⟨

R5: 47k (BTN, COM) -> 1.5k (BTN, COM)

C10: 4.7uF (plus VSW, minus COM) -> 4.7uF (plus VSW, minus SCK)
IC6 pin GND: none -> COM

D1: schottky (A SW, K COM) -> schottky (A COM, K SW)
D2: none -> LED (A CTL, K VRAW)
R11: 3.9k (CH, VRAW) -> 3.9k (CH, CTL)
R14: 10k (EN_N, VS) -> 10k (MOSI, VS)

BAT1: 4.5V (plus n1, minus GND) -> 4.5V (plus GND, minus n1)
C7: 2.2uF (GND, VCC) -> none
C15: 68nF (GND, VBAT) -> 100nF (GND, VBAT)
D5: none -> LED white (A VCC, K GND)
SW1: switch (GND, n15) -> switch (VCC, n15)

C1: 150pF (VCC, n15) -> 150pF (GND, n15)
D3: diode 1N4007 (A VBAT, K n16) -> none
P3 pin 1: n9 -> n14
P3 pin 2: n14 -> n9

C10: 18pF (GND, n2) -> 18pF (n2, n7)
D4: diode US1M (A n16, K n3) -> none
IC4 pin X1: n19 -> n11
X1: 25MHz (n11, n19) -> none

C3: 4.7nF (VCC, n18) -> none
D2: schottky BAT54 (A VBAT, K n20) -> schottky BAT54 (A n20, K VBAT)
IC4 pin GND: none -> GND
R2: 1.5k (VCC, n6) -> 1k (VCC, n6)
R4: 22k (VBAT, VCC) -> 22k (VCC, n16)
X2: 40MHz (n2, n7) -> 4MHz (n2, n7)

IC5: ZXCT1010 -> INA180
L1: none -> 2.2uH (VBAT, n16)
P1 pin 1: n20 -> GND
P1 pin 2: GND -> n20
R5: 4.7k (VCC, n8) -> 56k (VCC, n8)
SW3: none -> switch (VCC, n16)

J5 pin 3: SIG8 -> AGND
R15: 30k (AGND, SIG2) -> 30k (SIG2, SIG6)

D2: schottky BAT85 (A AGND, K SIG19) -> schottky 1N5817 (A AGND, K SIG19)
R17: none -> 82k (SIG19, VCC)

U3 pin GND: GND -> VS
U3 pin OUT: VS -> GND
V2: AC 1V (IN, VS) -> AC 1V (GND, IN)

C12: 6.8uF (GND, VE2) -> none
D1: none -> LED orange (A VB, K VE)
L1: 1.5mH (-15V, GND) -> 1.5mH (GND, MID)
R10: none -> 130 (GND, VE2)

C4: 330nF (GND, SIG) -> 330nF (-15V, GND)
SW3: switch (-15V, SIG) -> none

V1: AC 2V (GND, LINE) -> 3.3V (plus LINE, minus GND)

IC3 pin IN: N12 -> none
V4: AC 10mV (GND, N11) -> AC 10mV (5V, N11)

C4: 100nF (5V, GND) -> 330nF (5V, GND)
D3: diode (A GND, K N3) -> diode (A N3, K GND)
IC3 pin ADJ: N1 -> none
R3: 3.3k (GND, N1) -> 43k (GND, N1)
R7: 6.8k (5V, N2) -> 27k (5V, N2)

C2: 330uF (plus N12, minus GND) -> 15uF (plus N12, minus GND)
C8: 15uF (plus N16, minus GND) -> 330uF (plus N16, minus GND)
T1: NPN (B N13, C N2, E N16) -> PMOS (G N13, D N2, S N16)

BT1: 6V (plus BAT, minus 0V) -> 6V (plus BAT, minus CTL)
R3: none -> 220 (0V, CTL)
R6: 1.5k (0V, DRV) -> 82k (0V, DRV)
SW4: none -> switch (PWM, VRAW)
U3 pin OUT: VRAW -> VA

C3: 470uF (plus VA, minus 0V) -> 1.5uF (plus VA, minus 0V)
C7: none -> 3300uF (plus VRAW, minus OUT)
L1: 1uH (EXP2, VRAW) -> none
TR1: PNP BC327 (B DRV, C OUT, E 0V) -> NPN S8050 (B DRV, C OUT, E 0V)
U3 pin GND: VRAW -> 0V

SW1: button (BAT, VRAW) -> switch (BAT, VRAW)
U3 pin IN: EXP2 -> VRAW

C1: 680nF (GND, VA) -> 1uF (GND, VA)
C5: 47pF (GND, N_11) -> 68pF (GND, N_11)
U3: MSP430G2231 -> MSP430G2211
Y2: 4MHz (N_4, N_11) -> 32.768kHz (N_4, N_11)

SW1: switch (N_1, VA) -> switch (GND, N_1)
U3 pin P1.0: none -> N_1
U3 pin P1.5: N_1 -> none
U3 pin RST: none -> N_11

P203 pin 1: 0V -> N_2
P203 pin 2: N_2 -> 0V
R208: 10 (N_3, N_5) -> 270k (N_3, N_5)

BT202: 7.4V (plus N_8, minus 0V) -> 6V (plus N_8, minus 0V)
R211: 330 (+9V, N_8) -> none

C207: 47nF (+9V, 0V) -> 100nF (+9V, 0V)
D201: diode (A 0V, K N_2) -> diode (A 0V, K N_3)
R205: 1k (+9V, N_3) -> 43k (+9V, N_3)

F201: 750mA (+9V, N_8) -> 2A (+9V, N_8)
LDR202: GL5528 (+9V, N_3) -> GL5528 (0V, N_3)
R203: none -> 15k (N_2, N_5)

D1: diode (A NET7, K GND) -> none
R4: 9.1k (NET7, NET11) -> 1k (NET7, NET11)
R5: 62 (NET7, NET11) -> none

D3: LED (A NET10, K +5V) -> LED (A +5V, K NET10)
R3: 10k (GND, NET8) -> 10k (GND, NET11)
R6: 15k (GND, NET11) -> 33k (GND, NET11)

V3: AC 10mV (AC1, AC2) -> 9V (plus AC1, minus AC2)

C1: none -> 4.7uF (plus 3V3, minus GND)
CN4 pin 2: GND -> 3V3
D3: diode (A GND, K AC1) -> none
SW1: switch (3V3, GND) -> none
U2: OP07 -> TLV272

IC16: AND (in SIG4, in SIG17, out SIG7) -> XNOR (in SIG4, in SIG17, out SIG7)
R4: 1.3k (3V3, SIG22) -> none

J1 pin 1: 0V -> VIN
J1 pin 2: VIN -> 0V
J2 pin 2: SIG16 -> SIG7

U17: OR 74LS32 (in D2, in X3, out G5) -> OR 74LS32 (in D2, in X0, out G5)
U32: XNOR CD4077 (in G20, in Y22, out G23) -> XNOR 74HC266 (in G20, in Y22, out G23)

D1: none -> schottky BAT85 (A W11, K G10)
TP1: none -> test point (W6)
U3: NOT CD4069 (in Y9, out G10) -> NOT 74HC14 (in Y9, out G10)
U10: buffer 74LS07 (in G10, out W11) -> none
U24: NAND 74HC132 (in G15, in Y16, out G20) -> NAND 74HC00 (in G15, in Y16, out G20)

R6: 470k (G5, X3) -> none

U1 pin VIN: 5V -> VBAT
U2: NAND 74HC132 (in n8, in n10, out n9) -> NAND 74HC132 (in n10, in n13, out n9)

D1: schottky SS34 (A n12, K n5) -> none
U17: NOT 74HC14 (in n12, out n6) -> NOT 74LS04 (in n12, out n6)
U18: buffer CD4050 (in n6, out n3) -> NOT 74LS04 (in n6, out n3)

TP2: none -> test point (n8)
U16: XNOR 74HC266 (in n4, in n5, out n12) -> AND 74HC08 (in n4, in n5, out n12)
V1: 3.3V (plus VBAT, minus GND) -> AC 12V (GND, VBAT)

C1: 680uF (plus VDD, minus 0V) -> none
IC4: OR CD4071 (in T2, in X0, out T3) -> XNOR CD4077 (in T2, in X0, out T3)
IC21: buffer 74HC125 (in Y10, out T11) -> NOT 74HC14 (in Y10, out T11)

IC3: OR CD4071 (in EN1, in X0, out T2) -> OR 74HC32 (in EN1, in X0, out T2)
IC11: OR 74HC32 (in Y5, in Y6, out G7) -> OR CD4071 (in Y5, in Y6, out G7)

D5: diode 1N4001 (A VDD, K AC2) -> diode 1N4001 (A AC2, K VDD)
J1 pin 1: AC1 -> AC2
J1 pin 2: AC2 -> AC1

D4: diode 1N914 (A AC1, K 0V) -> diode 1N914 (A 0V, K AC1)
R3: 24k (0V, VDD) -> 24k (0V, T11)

⟩

Wherever the word "diode" appears in the entries above, copy that whole line.

D3: diode 1N4007 (A VBAT, K n16) -> none
D4: diode US1M (A n16, K n3) -> none
D3: diode (A GND, K N3) -> diode (A N3, K GND)
D201: diode (A 0V, K N_2) -> diode (A 0V, K N_3)
D1: diode (A NET7, K GND) -> none
D3: diode (A GND, K AC1) -> none
D5: diode 1N4001 (A VDD, K AC2) -> diode 1N4001 (A AC2, K VDD)
D4: diode 1N914 (A AC1, K 0V) -> diode 1N914 (A 0V, K AC1)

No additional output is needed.